Exercise objective:
Your answer should give again, exactly, the lines from the beginning of the entries below through the line containing "R3: none -> 200 (D2, X0)". It must contain no pictures.

[Entries taken from a collection]

---

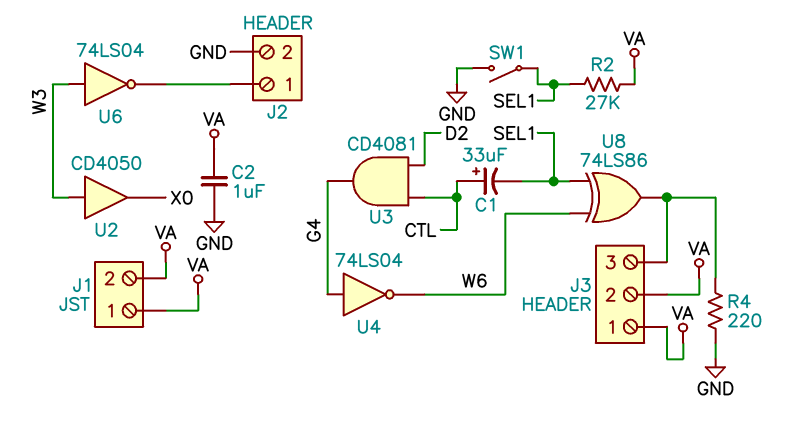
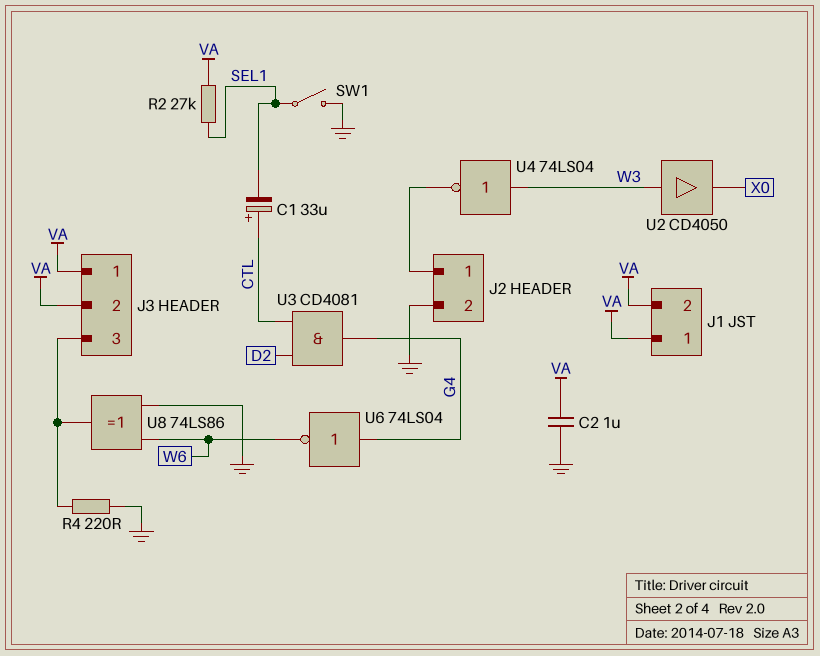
U4: NOT 74LS04 (in G4, out W6) -> NOT 74LS04 (in W3, out J2/1)
U6: NOT 74LS04 (in W3, out J2/1) -> NOT 74LS04 (in G4, out W6)
U8: XOR 74LS86 (in SEL1, in W6, out J3/3) -> XOR 74LS86 (in GND, in W6, out J3/3)

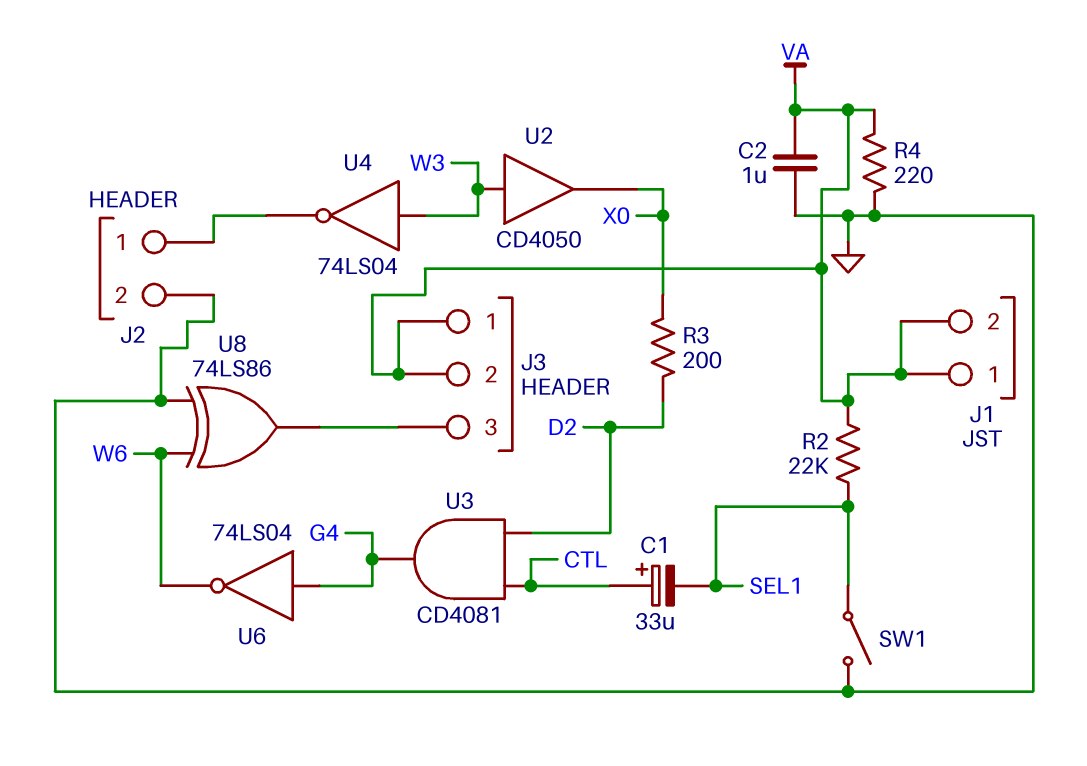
R2: 27k (SEL1, VA) -> 22k (SEL1, VA)
R3: none -> 200 (D2, X0)
R4: 220 (GND, J3/3) -> 220 (GND, VA)

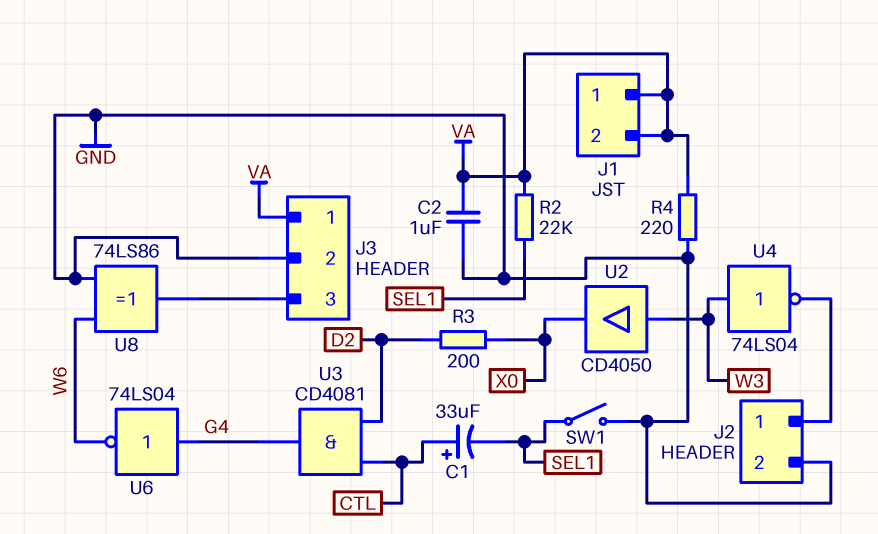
J3 pin 2: VA -> GND

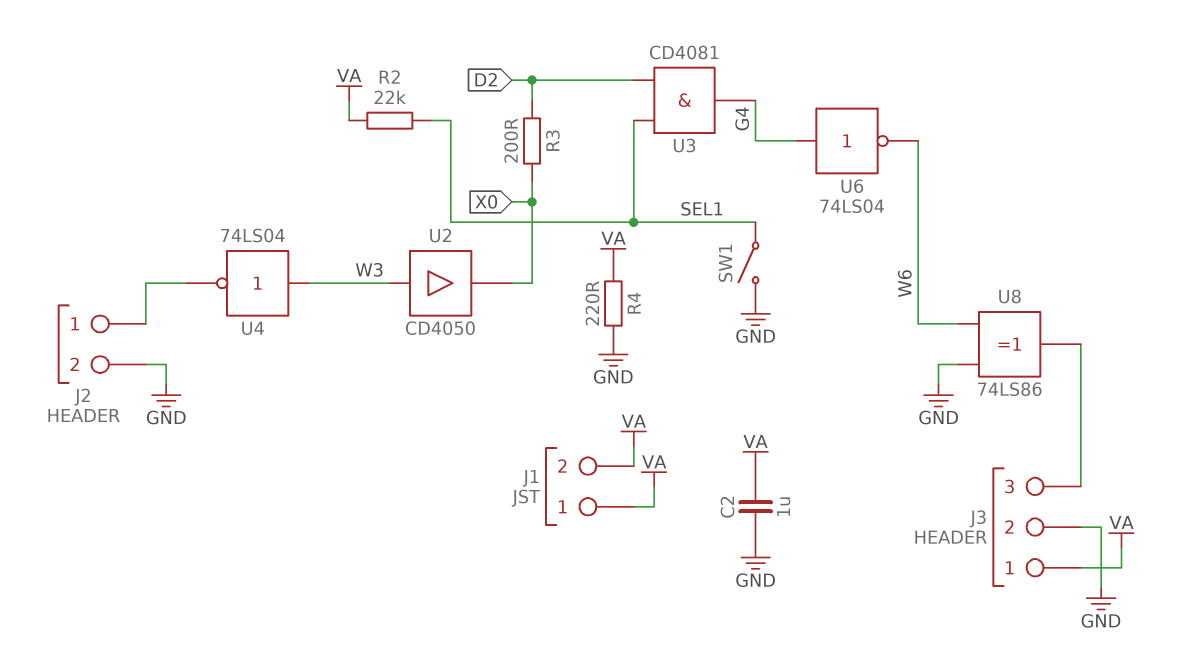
C1: 33uF (plus CTL, minus SEL1) -> none
U3: AND CD4081 (in CTL, in D2, out G4) -> AND CD4081 (in D2, in SEL1, out G4)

---

Your solution:
U4: NOT 74LS04 (in G4, out W6) -> NOT 74LS04 (in W3, out J2/1)
U6: NOT 74LS04 (in W3, out J2/1) -> NOT 74LS04 (in G4, out W6)
U8: XOR 74LS86 (in SEL1, in W6, out J3/3) -> XOR 74LS86 (in GND, in W6, out J3/3)

R2: 27k (SEL1, VA) -> 22k (SEL1, VA)
R3: none -> 200 (D2, X0)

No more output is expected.